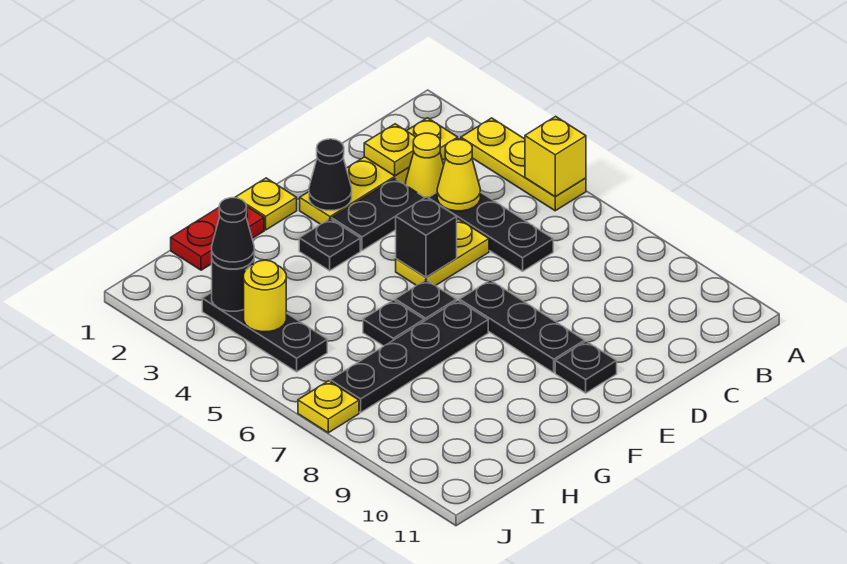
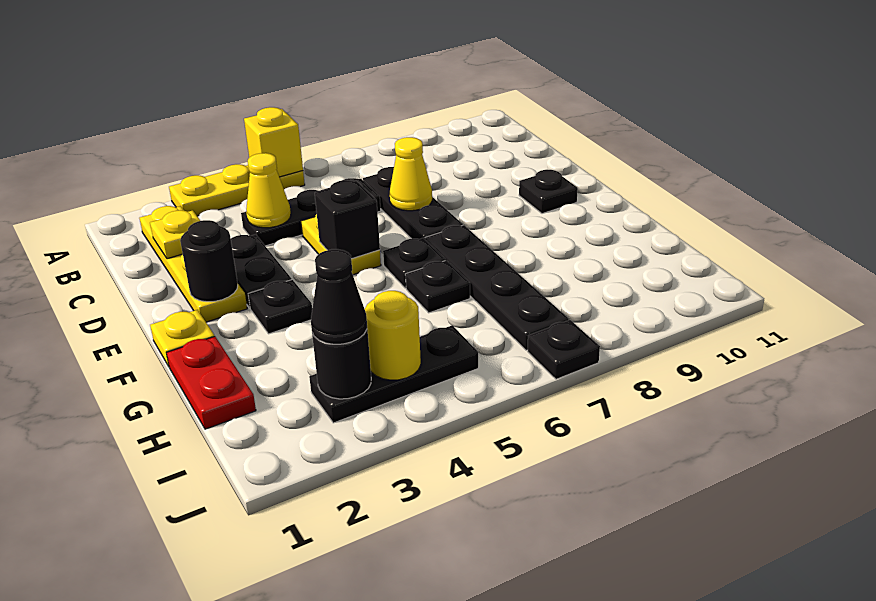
yellow cone C3 level 1 -> yellow cone D7 level 2
black cone E2 level 2 -> black round brick E2 level 2
black plate E7:E9 level 1 -> black plate C7:E7 level 1
yellow plate J7 level 1 -> black plate J7 level 1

- [Task brief]: Transcribe only what runs from the line with "black plate E7:E9" to the last line above, keeping every line exactly as written.

- [Solution for this task]:
black plate E7:E9 level 1 -> black plate C7:E7 level 1
yellow plate J7 level 1 -> black plate J7 level 1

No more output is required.